## YOUR INSTRUCTIONS:
Output the lines of the records from the one containing "(376, 353) = (338, 151): red mug -> none" through the last, both ends included. Leave pictures out.

[Start of section]

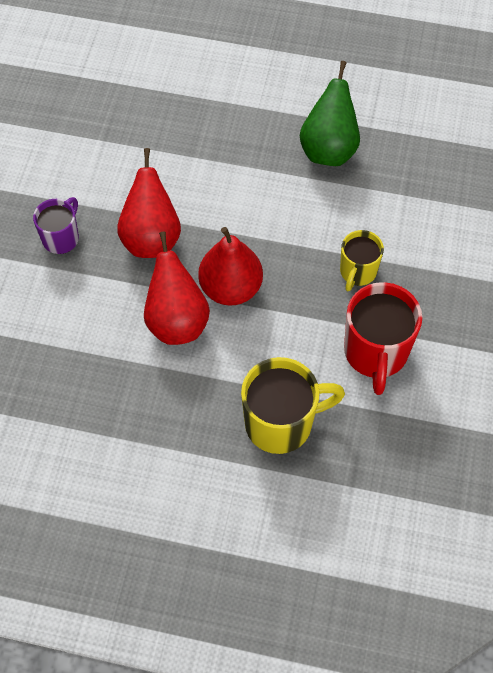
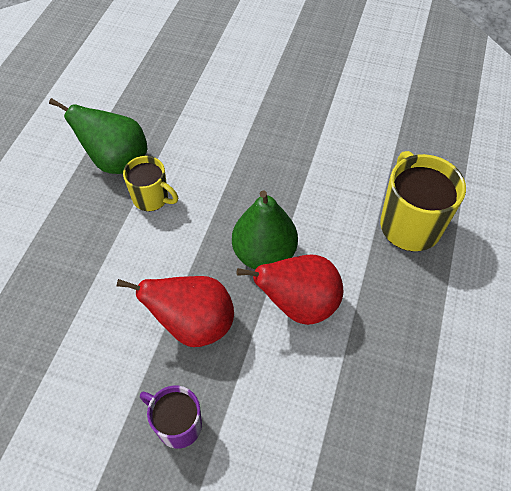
camera: 85 degrees left, 5 degrees down
(231, 288) = (264, 254): red pear -> green pear
(357, 272) = (256, 154): yellow mug -> yellow mug (151, 198)
(376, 353) = (338, 151): red mug -> none

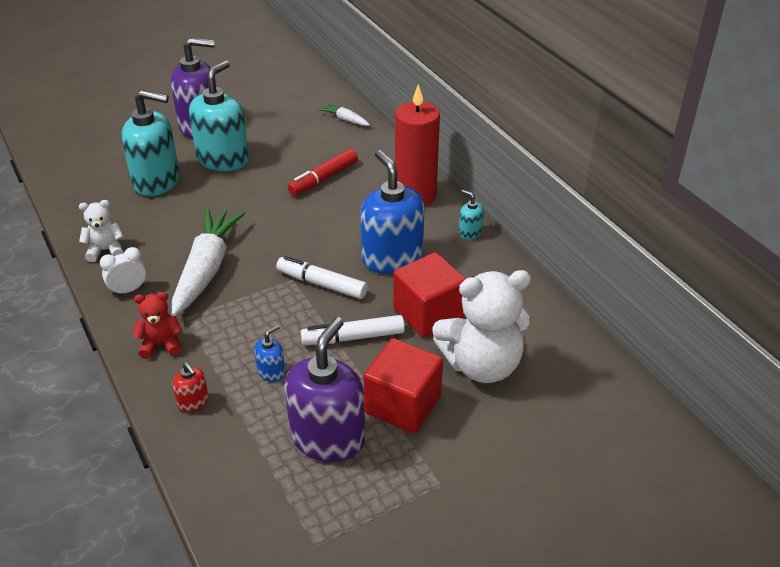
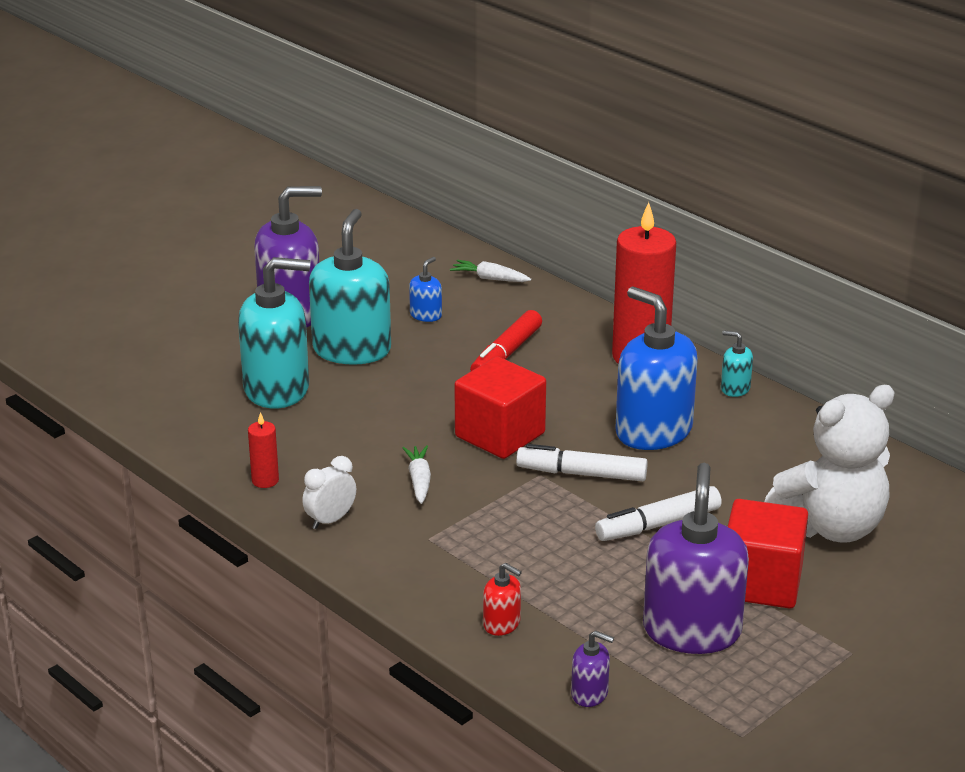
camera: 15 degrees left, 10 degrees down
(105, 250) = (265, 480): white teddy bear -> red candle
(161, 344) = (418, 572): red teddy bear -> none
(207, 269) = (419, 480): white carrot -> white carrot, size x0.45
(221, 479) = (590, 694): none -> purple soap dispenser
(271, 371) = (579, 577): blue soap dispenser -> blue soap dispenser (426, 315)
(428, 314) = (735, 485): red cube -> red cube (500, 435)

[End of section]

## PROBLEM SOLUTION:
(376, 353) = (338, 151): red mug -> none

camera: 15 degrees left, 10 degrees down
(105, 250) = (265, 480): white teddy bear -> red candle
(161, 344) = (418, 572): red teddy bear -> none
(207, 269) = (419, 480): white carrot -> white carrot, size x0.45
(221, 479) = (590, 694): none -> purple soap dispenser
(271, 371) = (579, 577): blue soap dispenser -> blue soap dispenser (426, 315)
(428, 314) = (735, 485): red cube -> red cube (500, 435)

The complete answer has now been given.